PROBLEM. Produce a verbatim transcription of the records below, beginning at the line containing "none -> pink slope K6:L7 level 2 top 7" and ending at the final line; include only those lines.

═══ TASK INPUTS

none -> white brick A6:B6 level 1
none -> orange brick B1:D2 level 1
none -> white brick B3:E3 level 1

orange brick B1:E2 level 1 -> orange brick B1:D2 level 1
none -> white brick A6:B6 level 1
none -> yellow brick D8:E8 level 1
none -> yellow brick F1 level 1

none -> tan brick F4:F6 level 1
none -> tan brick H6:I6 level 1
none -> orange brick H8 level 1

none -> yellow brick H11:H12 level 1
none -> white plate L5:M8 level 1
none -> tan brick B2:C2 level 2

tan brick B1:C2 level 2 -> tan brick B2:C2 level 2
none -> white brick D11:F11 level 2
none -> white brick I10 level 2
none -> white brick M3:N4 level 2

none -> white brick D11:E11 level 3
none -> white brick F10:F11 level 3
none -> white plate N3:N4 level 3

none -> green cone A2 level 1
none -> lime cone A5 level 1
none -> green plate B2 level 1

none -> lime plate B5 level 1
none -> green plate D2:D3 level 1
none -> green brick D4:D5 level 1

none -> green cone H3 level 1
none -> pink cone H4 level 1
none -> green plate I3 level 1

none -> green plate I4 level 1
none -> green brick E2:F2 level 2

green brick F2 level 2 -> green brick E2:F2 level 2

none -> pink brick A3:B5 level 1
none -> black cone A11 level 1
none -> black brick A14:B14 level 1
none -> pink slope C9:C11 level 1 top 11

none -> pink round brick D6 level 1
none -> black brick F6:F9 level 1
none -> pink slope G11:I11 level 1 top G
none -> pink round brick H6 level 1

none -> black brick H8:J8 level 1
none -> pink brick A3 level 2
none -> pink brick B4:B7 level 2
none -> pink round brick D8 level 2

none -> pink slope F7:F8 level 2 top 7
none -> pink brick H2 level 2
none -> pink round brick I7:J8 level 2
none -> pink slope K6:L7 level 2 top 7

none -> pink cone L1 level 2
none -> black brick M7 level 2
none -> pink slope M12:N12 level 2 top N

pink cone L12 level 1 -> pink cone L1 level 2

══════

ANSWER TO THIS EXERCISE.
none -> pink slope K6:L7 level 2 top 7

none -> pink cone L1 level 2
none -> black brick M7 level 2
none -> pink slope M12:N12 level 2 top N

pink cone L12 level 1 -> pink cone L1 level 2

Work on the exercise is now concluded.